(Available data)

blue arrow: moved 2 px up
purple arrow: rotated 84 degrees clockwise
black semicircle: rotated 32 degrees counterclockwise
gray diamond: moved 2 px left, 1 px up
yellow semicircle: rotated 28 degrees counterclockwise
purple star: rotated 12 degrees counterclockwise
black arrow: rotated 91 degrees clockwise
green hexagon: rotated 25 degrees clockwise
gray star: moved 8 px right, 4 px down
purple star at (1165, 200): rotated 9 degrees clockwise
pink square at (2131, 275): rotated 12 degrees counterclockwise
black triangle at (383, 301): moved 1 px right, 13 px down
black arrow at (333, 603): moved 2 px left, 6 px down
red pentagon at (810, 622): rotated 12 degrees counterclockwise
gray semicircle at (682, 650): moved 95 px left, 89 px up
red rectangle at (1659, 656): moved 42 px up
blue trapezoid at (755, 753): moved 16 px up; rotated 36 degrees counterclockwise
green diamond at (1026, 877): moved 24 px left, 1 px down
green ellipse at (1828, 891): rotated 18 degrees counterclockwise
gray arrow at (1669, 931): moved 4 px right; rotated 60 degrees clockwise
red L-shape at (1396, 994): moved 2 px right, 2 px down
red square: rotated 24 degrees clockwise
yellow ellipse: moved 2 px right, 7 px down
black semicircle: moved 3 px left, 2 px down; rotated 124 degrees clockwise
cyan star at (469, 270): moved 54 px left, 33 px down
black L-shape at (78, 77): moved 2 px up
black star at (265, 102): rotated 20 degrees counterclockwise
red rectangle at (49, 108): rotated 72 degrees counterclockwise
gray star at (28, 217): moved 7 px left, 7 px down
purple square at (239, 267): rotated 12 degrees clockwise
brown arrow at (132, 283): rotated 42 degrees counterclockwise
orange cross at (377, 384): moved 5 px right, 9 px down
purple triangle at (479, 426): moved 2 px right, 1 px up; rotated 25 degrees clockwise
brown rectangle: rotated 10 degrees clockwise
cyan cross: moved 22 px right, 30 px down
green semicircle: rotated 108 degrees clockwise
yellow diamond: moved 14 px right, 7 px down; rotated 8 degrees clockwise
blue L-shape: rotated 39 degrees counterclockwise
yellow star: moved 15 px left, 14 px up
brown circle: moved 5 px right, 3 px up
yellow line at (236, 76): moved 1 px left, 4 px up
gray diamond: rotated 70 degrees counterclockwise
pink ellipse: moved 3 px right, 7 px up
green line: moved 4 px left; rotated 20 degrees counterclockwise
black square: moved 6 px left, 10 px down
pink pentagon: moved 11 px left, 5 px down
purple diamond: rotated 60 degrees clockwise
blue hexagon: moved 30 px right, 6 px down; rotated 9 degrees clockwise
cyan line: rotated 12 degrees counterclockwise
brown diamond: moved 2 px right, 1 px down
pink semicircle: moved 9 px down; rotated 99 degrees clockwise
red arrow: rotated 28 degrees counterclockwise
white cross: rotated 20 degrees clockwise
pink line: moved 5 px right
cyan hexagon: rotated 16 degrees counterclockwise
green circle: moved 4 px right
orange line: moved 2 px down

(End Available data)

What is required: Each line shown above needs to be transcribed exactly.

Task response:
blue arrow: moved 2 px up
purple arrow: rotated 84 degrees clockwise
black semicircle: rotated 32 degrees counterclockwise
gray diamond: moved 2 px left, 1 px up
yellow semicircle: rotated 28 degrees counterclockwise
purple star: rotated 12 degrees counterclockwise
black arrow: rotated 91 degrees clockwise
green hexagon: rotated 25 degrees clockwise
gray star: moved 8 px right, 4 px down
purple star at (1165, 200): rotated 9 degrees clockwise
pink square at (2131, 275): rotated 12 degrees counterclockwise
black triangle at (383, 301): moved 1 px right, 13 px down
black arrow at (333, 603): moved 2 px left, 6 px down
red pentagon at (810, 622): rotated 12 degrees counterclockwise
gray semicircle at (682, 650): moved 95 px left, 89 px up
red rectangle at (1659, 656): moved 42 px up
blue trapezoid at (755, 753): moved 16 px up; rotated 36 degrees counterclockwise
green diamond at (1026, 877): moved 24 px left, 1 px down
green ellipse at (1828, 891): rotated 18 degrees counterclockwise
gray arrow at (1669, 931): moved 4 px right; rotated 60 degrees clockwise
red L-shape at (1396, 994): moved 2 px right, 2 px down
red square: rotated 24 degrees clockwise
yellow ellipse: moved 2 px right, 7 px down
black semicircle: moved 3 px left, 2 px down; rotated 124 degrees clockwise
cyan star at (469, 270): moved 54 px left, 33 px down
black L-shape at (78, 77): moved 2 px up
black star at (265, 102): rotated 20 degrees counterclockwise
red rectangle at (49, 108): rotated 72 degrees counterclockwise
gray star at (28, 217): moved 7 px left, 7 px down
purple square at (239, 267): rotated 12 degrees clockwise
brown arrow at (132, 283): rotated 42 degrees counterclockwise
orange cross at (377, 384): moved 5 px right, 9 px down
purple triangle at (479, 426): moved 2 px right, 1 px up; rotated 25 degrees clockwise
brown rectangle: rotated 10 degrees clockwise
cyan cross: moved 22 px right, 30 px down
green semicircle: rotated 108 degrees clockwise
yellow diamond: moved 14 px right, 7 px down; rotated 8 degrees clockwise
blue L-shape: rotated 39 degrees counterclockwise
yellow star: moved 15 px left, 14 px up
brown circle: moved 5 px right, 3 px up
yellow line at (236, 76): moved 1 px left, 4 px up
gray diamond: rotated 70 degrees counterclockwise
pink ellipse: moved 3 px right, 7 px up
green line: moved 4 px left; rotated 20 degrees counterclockwise
black square: moved 6 px left, 10 px down
pink pentagon: moved 11 px left, 5 px down
purple diamond: rotated 60 degrees clockwise
blue hexagon: moved 30 px right, 6 px down; rotated 9 degrees clockwise
cyan line: rotated 12 degrees counterclockwise
brown diamond: moved 2 px right, 1 px down
pink semicircle: moved 9 px down; rotated 99 degrees clockwise
red arrow: rotated 28 degrees counterclockwise
white cross: rotated 20 degrees clockwise
pink line: moved 5 px right
cyan hexagon: rotated 16 degrees counterclockwise
green circle: moved 4 px right
orange line: moved 2 px down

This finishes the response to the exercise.